» What is being asked: Please copy, exactly as they appear below, the lines from the one containing "none -> pink plate B4:B5 level 1" through the one containing "pink plate A1 level 1 -> none".

» Stored data:
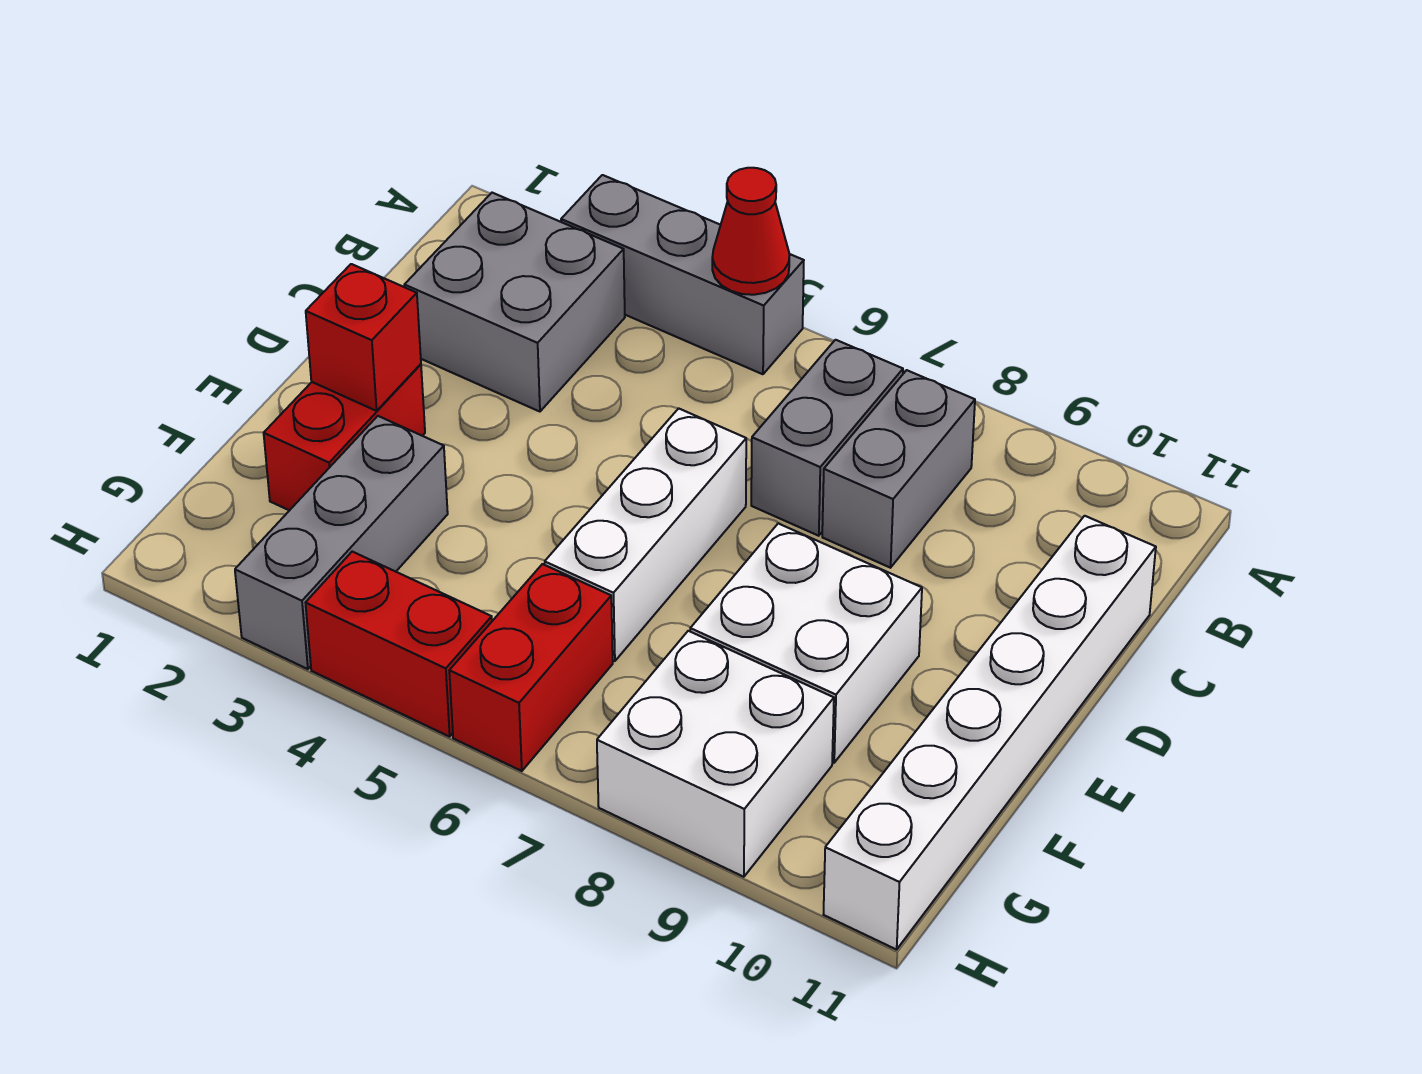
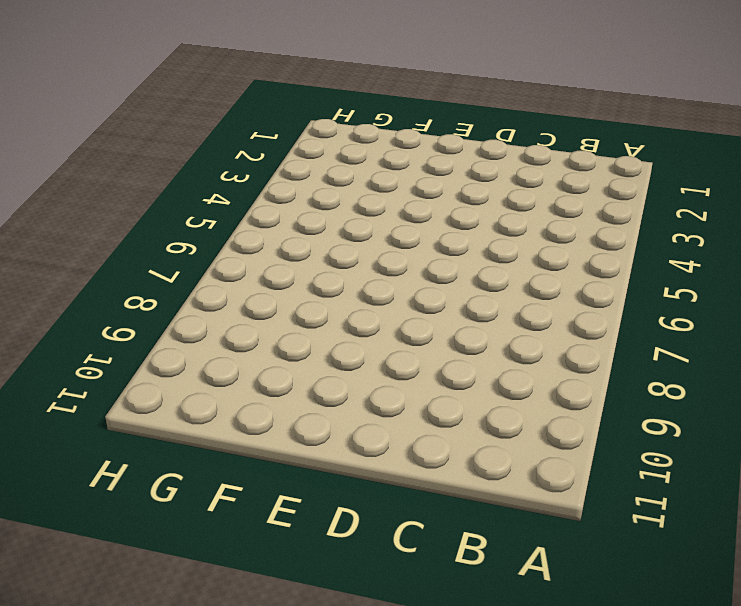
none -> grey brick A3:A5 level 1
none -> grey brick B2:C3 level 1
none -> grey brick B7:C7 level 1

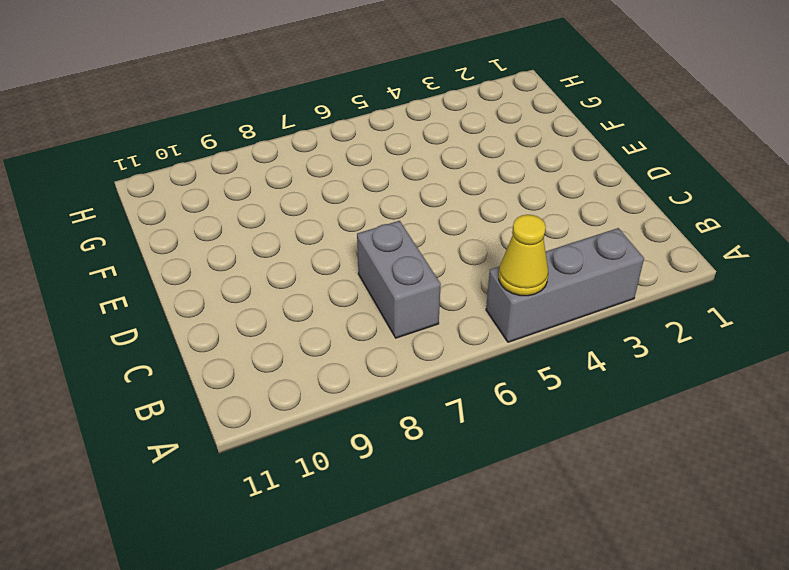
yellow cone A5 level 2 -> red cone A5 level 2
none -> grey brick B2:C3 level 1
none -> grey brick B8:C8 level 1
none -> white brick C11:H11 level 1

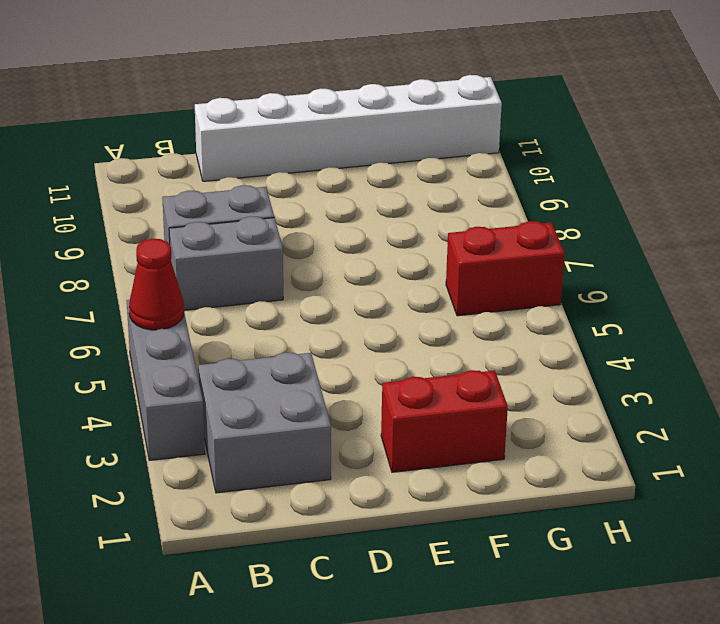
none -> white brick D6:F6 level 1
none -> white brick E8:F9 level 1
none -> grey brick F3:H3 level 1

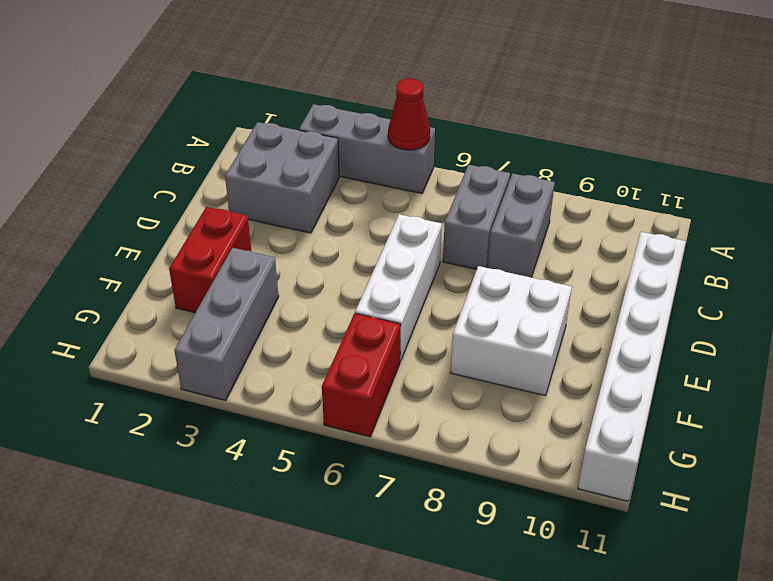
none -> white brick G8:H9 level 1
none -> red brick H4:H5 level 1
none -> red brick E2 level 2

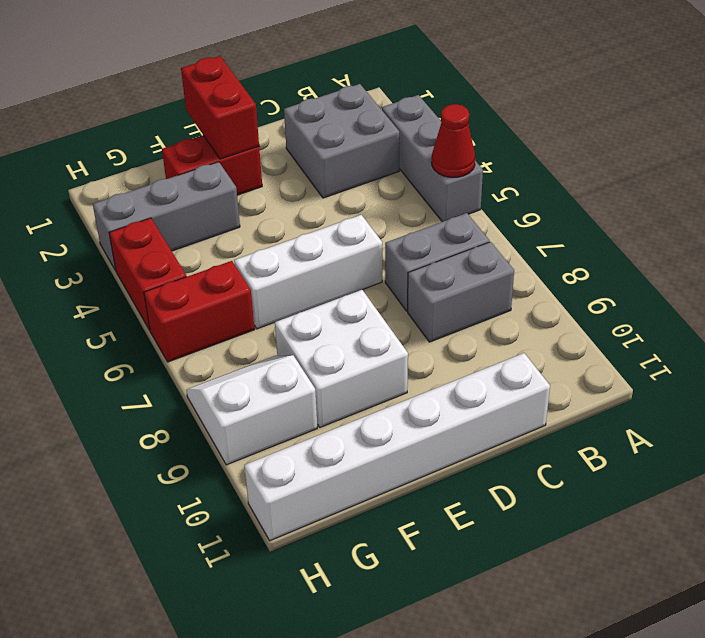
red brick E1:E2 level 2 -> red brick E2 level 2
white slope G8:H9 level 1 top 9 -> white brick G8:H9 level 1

...

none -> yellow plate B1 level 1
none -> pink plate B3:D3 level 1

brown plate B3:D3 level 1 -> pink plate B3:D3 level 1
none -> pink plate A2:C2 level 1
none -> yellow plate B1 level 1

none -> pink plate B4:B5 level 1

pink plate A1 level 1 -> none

» Your solution:
none -> pink plate B4:B5 level 1

pink plate A1 level 1 -> none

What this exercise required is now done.